TASK DETAILS: Search the entries for the word "before". Copy every line where it turns up.

PROVIDED INFORMATION:
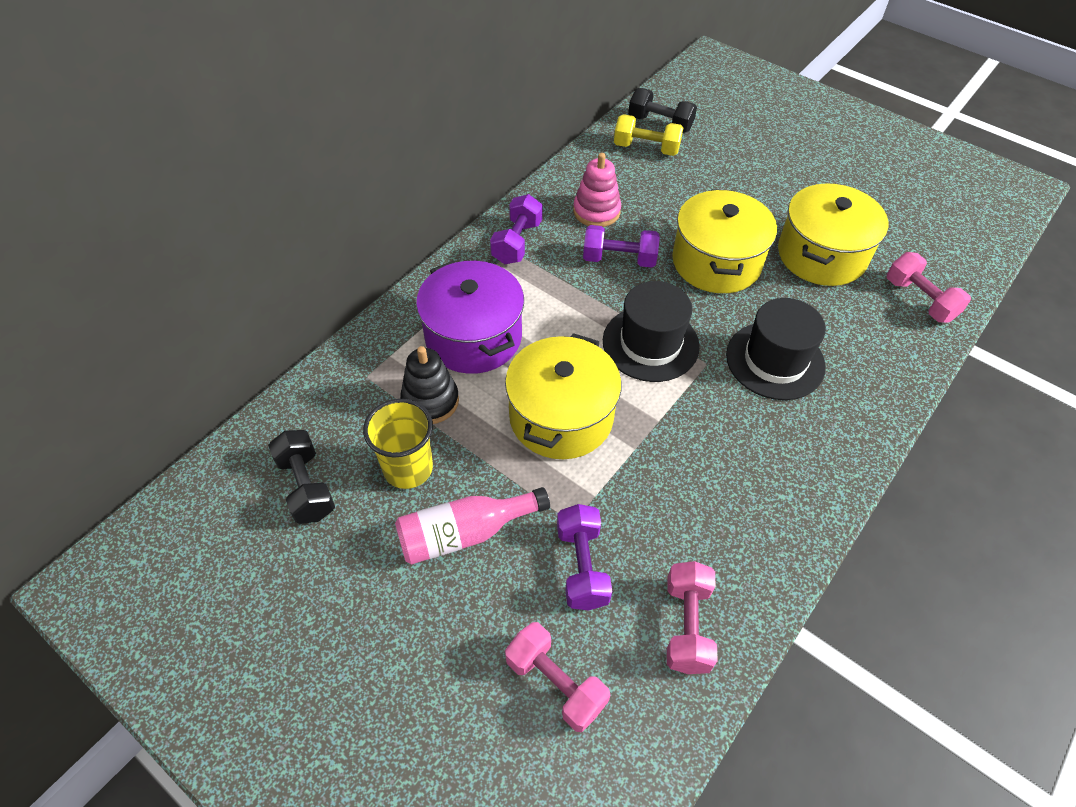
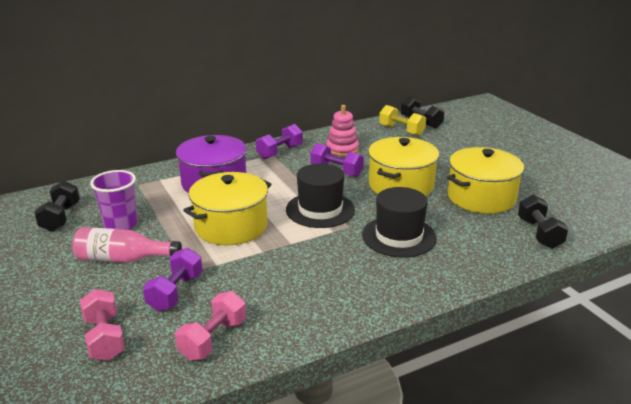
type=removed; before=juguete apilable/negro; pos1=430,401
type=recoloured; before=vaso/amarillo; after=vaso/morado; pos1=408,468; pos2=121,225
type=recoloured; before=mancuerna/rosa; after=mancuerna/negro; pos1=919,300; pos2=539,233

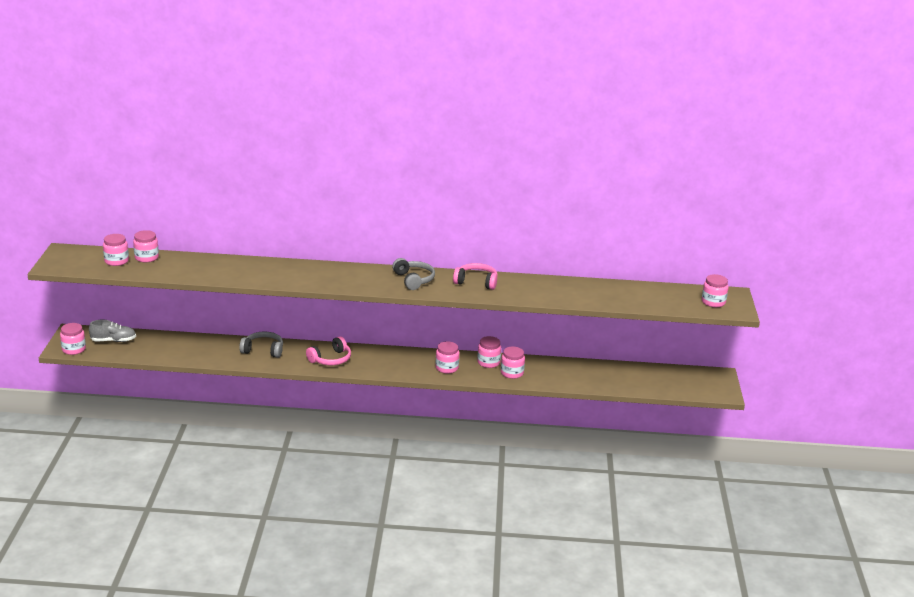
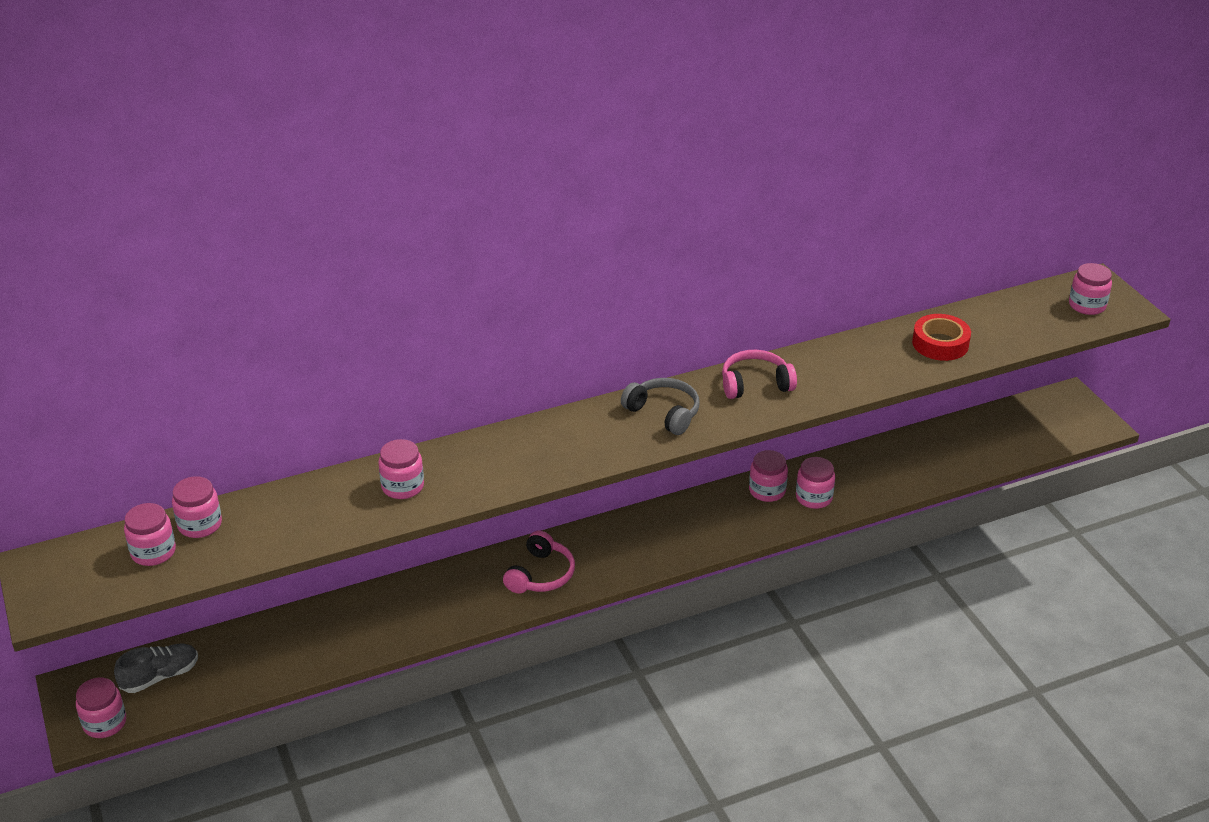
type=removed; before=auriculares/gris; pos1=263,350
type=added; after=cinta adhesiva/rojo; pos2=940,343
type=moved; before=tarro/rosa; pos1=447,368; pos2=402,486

YOUR SOLUTION:
type=removed; before=juguete apilable/negro; pos1=430,401
type=recoloured; before=vaso/amarillo; after=vaso/morado; pos1=408,468; pos2=121,225
type=recoloured; before=mancuerna/rosa; after=mancuerna/negro; pos1=919,300; pos2=539,233
type=removed; before=auriculares/gris; pos1=263,350
type=moved; before=tarro/rosa; pos1=447,368; pos2=402,486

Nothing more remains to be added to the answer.